* [Problem to work on]: Pull out every line from the rows below, copying each one word for word, but leave the pictures out.

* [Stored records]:

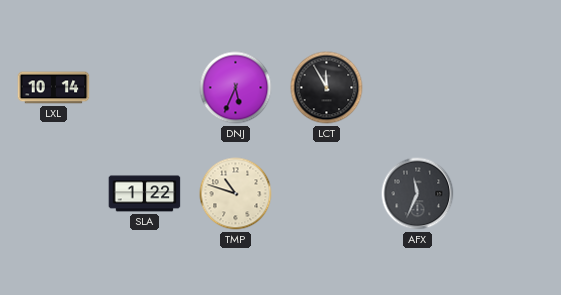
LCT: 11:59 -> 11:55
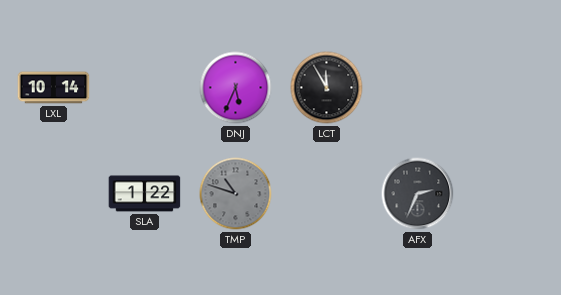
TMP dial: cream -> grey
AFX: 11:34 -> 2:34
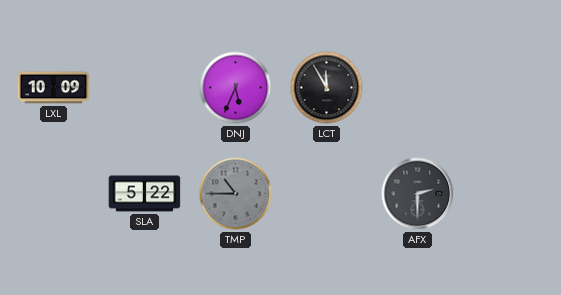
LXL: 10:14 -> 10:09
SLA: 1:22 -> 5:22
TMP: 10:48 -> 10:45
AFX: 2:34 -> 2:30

* [Exercise answer]:
LCT: 11:59 -> 11:55
TMP dial: cream -> grey
AFX: 11:34 -> 2:34
LXL: 10:14 -> 10:09
SLA: 1:22 -> 5:22
TMP: 10:48 -> 10:45
AFX: 2:34 -> 2:30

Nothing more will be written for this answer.